+++ SOURCE INFORMATION +++

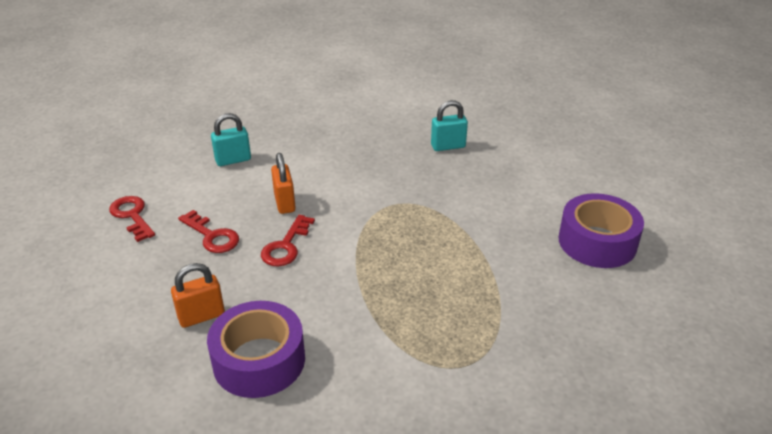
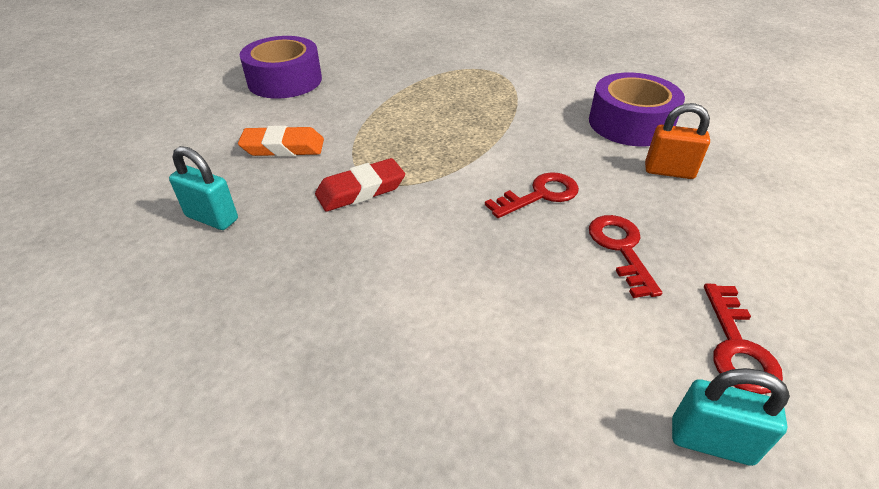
camera: 140 degrees left, 5 degrees up
(233, 160) = (512, 380): turquoise padlock -> turquoise padlock (711, 441)
(285, 203) = (497, 247): orange padlock -> none
(398, 194) = (361, 190): none -> red eraser
(487, 193) = (283, 147): none -> orange eraser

+++

TASK BRIEF =
Exclude images. Return the data above verbatim.

ANSWER FOR THE TASK =
camera: 140 degrees left, 5 degrees up
(233, 160) = (512, 380): turquoise padlock -> turquoise padlock (711, 441)
(285, 203) = (497, 247): orange padlock -> none
(398, 194) = (361, 190): none -> red eraser
(487, 193) = (283, 147): none -> orange eraser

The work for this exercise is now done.